Task details:
Please output exactly the part of the records below that opens with the line containing "building: none -> [82,23,142,74]" and closes with the line containing "building: none -> [557,371,746,481]", both lines included, and nothing else.
### Task data
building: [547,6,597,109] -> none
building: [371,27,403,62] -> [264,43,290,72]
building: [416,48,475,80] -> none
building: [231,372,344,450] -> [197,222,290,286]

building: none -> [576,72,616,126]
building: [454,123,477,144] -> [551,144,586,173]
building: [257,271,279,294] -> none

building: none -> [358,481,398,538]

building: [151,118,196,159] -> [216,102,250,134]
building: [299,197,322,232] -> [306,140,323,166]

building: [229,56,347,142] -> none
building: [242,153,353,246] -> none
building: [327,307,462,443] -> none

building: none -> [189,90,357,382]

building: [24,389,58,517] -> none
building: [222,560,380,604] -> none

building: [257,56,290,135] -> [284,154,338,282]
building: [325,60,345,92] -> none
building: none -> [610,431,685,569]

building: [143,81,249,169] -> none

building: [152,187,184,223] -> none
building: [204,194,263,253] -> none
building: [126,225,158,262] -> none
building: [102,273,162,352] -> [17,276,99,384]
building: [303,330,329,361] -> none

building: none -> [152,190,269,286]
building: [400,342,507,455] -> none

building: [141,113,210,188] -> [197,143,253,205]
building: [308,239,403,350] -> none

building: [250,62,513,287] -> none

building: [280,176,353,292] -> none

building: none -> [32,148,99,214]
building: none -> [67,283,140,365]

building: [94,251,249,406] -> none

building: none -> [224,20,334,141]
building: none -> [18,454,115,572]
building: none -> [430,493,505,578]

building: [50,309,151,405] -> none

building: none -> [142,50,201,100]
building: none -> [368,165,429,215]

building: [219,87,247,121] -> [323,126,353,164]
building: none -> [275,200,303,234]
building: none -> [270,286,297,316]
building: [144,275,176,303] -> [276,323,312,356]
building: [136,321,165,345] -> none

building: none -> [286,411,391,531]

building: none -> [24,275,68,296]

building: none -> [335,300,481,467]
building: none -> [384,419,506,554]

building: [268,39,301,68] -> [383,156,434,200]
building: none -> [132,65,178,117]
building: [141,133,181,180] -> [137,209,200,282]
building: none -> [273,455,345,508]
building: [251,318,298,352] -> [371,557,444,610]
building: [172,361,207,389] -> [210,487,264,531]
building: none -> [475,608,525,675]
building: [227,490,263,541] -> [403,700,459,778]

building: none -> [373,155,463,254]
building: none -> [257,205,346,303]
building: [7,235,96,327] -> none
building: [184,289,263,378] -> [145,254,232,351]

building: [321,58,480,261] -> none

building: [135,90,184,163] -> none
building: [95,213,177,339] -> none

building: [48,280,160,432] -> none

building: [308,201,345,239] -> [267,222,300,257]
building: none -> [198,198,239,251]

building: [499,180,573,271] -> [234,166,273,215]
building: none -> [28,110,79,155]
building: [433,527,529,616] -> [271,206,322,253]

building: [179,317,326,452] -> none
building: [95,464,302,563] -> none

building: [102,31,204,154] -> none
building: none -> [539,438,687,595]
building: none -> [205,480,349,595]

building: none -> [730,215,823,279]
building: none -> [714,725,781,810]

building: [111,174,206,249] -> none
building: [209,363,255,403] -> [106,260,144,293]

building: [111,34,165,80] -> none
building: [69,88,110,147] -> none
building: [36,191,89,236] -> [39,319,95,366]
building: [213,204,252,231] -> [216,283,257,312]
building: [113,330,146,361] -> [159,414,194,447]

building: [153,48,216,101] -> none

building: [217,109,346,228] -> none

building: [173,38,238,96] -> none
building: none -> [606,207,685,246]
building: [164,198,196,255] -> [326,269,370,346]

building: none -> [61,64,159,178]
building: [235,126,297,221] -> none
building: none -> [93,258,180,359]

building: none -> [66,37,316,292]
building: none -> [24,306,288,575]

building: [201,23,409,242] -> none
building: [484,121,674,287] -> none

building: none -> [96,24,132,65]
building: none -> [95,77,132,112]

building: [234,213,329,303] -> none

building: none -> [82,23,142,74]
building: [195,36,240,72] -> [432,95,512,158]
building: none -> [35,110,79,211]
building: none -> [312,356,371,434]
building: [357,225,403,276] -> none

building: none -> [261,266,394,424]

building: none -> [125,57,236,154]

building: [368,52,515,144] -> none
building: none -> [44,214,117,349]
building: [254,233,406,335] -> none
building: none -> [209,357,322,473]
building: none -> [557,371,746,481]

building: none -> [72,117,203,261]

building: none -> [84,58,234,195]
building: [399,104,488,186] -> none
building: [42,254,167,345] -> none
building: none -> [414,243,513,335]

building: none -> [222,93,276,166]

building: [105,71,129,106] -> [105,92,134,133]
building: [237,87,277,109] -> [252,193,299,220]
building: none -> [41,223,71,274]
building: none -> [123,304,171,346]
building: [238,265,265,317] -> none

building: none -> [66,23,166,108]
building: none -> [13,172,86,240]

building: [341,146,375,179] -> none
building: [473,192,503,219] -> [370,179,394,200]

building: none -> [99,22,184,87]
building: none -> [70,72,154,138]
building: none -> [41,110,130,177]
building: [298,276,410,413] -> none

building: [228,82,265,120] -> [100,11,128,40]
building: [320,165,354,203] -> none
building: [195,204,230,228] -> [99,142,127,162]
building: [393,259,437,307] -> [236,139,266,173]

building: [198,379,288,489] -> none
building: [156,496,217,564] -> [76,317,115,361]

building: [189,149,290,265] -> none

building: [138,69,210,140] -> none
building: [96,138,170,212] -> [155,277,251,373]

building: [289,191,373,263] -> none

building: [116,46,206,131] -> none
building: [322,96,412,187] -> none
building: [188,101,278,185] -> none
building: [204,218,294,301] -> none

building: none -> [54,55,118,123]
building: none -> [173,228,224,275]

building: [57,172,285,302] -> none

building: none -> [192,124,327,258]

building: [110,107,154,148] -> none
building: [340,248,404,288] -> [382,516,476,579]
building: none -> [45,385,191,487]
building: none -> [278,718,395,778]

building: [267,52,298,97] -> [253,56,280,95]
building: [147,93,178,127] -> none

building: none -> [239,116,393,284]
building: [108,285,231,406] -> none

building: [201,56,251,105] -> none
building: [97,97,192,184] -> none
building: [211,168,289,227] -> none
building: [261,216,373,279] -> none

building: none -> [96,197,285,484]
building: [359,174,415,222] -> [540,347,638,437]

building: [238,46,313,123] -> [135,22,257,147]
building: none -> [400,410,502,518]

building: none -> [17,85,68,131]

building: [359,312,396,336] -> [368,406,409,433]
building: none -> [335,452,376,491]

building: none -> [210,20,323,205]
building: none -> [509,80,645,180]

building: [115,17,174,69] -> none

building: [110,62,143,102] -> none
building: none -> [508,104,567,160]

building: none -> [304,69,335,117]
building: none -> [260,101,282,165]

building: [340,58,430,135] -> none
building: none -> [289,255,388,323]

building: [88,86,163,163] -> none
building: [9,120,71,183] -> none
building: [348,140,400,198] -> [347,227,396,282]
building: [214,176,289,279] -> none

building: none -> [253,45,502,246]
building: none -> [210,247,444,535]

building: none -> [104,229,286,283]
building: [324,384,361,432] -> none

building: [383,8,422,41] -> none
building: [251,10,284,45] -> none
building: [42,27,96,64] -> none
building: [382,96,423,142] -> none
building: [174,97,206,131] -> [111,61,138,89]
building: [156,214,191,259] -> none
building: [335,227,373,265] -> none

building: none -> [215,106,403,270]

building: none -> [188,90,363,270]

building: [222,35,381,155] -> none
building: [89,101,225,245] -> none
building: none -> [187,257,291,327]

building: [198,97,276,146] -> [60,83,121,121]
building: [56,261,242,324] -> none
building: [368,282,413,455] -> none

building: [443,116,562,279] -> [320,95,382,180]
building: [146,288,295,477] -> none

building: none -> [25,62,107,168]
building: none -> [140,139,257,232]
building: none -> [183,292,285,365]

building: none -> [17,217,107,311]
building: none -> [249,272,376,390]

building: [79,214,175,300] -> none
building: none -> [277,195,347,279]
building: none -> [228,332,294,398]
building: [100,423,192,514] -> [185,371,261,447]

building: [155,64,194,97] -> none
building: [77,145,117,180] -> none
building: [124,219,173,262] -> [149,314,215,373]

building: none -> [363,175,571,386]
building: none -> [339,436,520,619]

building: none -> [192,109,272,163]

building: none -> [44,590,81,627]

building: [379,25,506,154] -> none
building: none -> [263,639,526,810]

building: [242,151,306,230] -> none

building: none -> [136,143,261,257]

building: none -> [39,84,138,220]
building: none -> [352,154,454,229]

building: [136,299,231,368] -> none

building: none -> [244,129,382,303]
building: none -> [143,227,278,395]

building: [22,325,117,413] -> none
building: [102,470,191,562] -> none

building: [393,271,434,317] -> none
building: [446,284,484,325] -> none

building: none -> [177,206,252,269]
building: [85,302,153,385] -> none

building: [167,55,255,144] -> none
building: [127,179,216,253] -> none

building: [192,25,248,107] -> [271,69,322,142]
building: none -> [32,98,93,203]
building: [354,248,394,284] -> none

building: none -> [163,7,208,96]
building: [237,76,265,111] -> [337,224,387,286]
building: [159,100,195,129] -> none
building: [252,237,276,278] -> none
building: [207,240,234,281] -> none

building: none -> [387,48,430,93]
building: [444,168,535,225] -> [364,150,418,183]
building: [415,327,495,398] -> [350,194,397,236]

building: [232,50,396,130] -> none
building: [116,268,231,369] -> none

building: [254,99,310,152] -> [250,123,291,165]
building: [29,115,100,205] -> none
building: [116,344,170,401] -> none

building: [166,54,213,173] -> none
######
Answer to the exercise:
building: none -> [82,23,142,74]
building: [195,36,240,72] -> [432,95,512,158]
building: none -> [35,110,79,211]
building: none -> [312,356,371,434]
building: [357,225,403,276] -> none

building: none -> [261,266,394,424]

building: none -> [125,57,236,154]

building: [368,52,515,144] -> none
building: none -> [44,214,117,349]
building: [254,233,406,335] -> none
building: none -> [209,357,322,473]
building: none -> [557,371,746,481]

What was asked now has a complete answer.